⟨

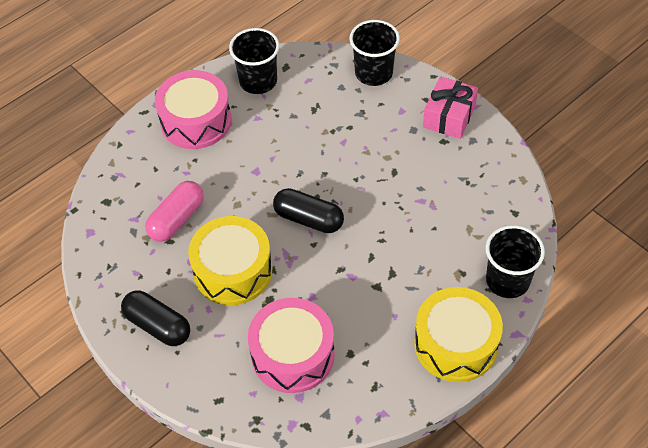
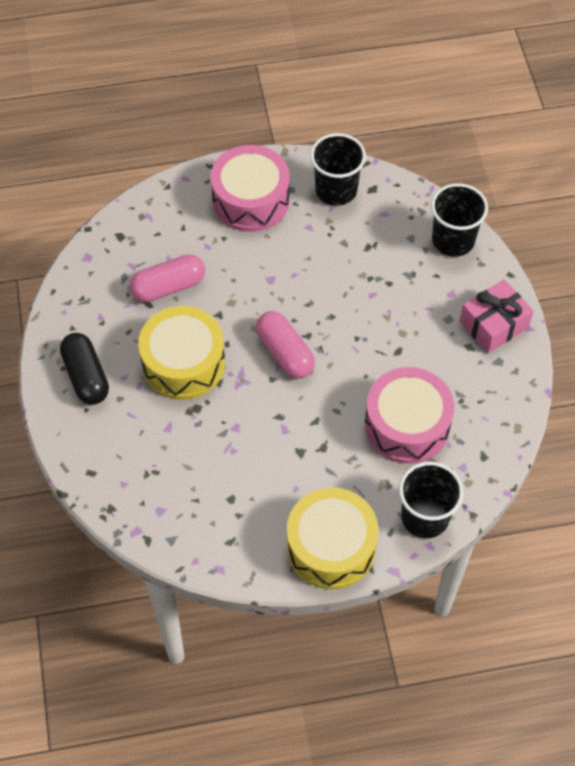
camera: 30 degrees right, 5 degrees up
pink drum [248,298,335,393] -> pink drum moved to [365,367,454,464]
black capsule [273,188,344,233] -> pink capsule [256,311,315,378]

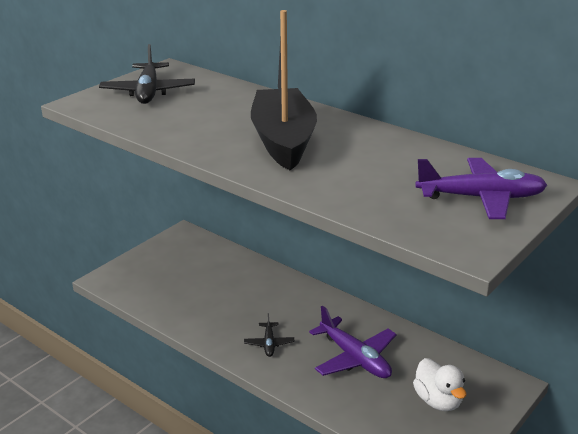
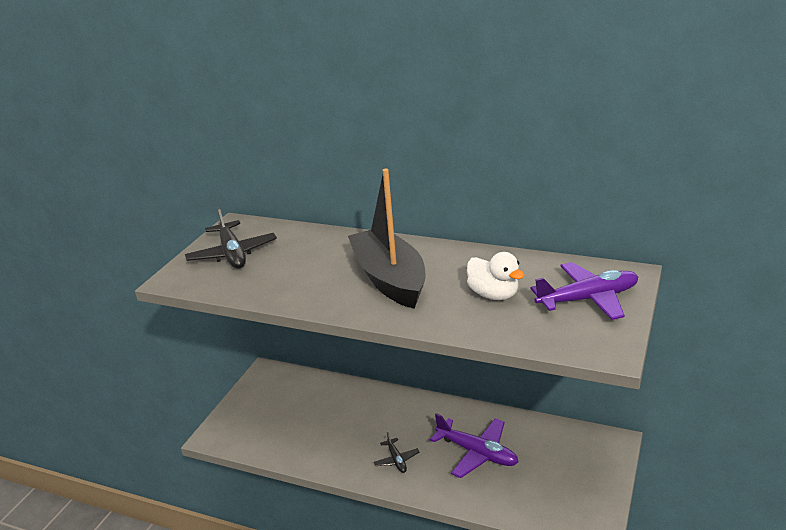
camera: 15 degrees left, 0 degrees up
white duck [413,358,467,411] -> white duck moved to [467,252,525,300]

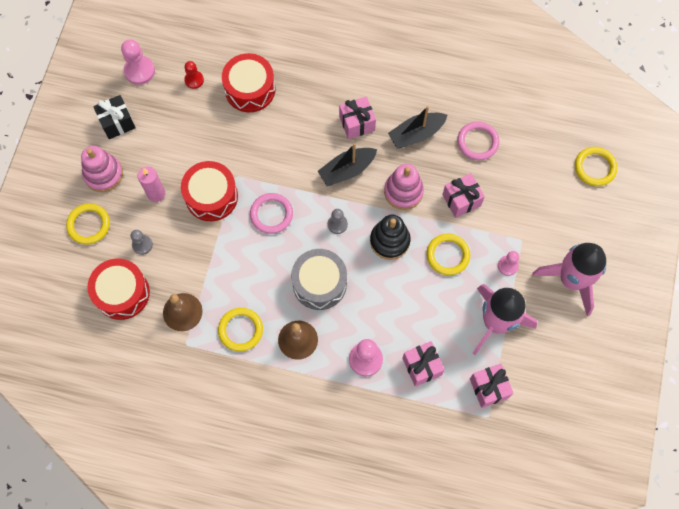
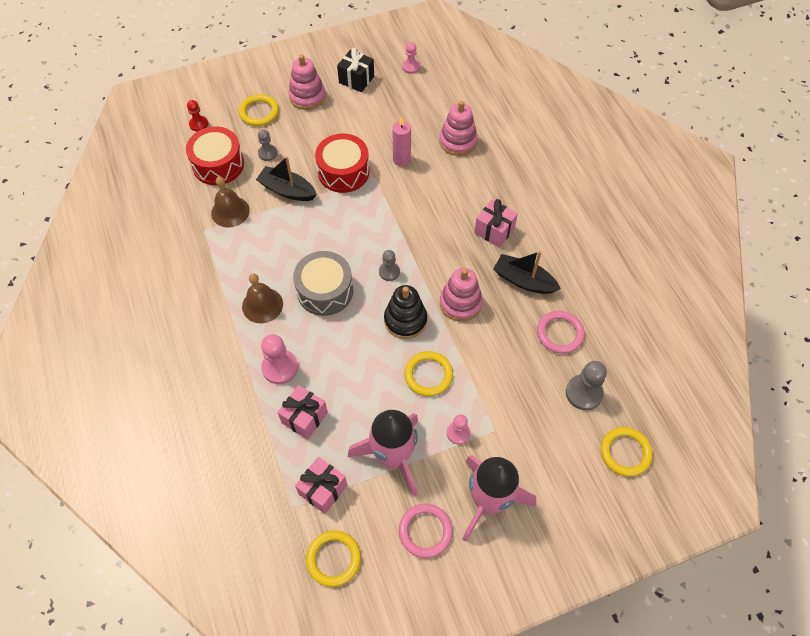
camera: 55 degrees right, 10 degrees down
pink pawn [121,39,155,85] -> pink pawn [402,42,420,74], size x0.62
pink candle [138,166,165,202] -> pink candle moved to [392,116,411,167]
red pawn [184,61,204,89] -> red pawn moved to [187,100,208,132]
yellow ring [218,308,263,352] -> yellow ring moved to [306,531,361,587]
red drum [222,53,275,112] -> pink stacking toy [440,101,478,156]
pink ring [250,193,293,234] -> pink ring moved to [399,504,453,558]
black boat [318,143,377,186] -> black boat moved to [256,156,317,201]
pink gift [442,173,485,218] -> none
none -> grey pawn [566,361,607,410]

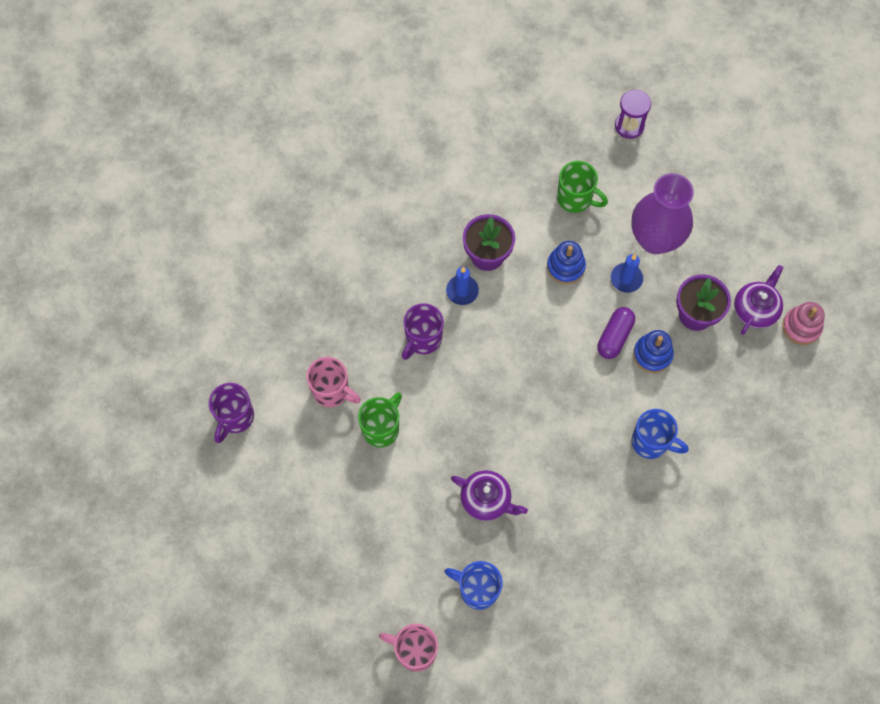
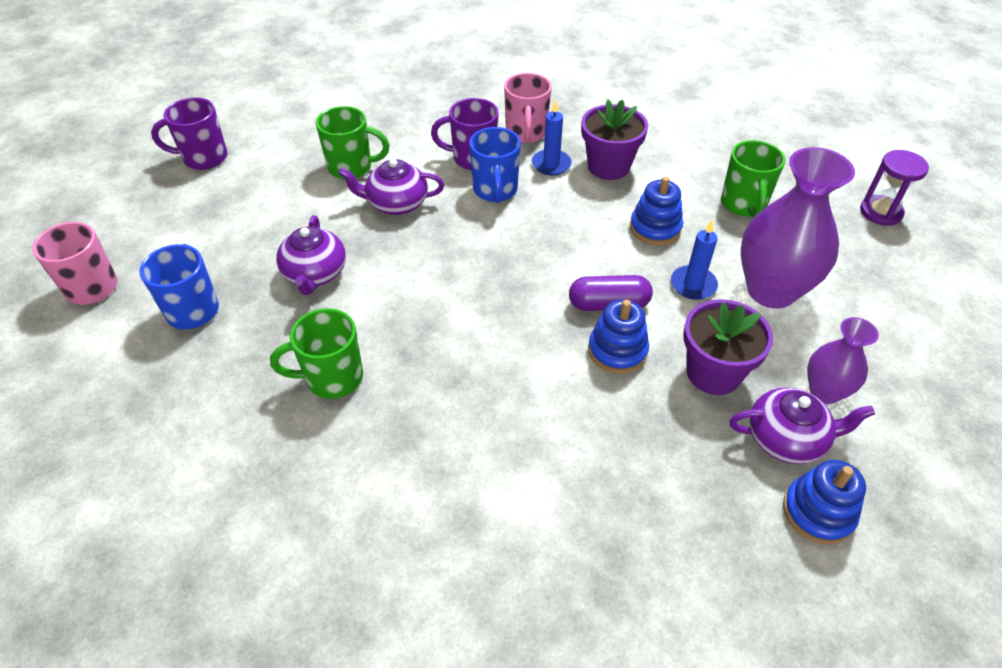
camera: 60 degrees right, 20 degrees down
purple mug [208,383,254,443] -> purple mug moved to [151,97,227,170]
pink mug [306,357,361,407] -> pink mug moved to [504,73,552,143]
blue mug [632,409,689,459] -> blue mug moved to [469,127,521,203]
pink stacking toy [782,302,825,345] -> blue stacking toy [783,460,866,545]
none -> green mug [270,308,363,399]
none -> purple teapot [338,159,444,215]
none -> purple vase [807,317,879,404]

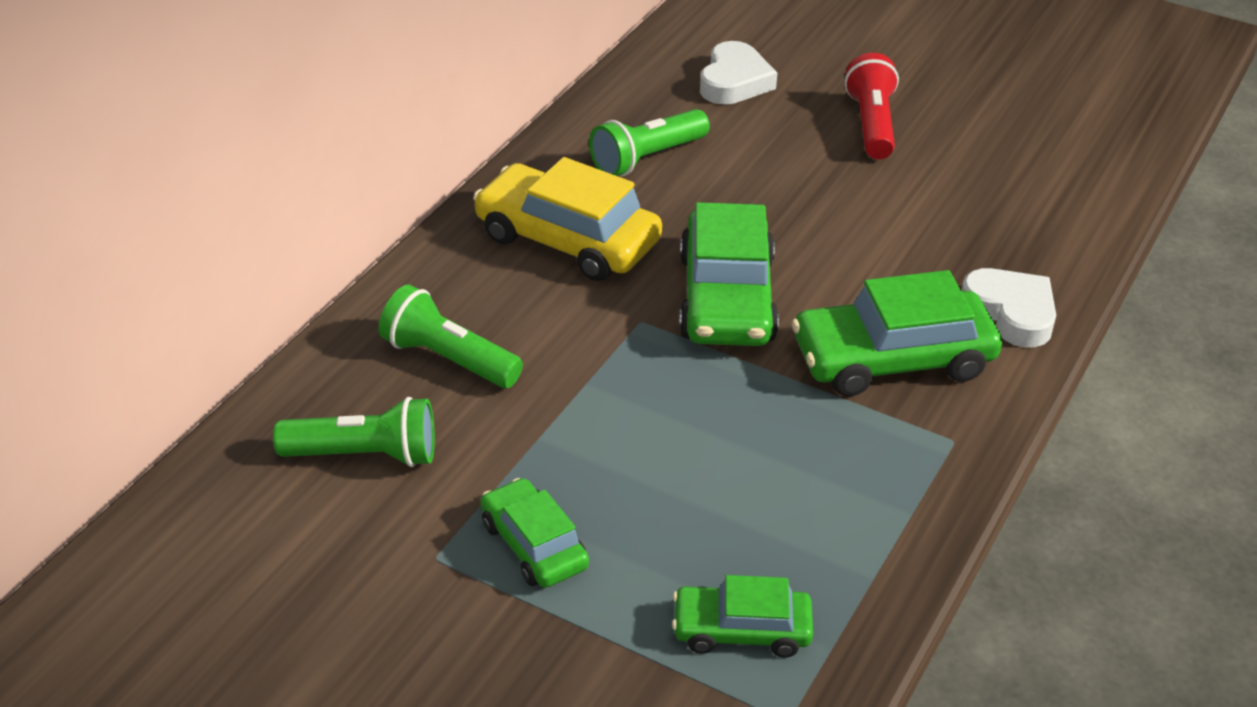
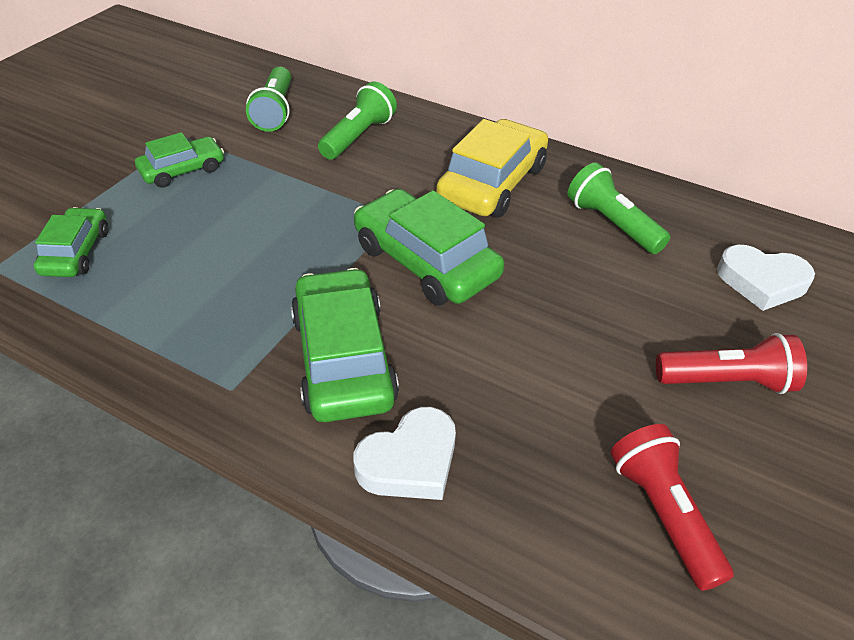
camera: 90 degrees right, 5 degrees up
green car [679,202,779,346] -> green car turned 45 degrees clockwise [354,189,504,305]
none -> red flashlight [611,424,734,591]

⟩

- **What you will do**: Where the word "green" shows up in a line of the listing, return that line.

- **Exercise solution**:
none -> green mug [270,308,363,399]
green car [679,202,779,346] -> green car turned 45 degrees clockwise [354,189,504,305]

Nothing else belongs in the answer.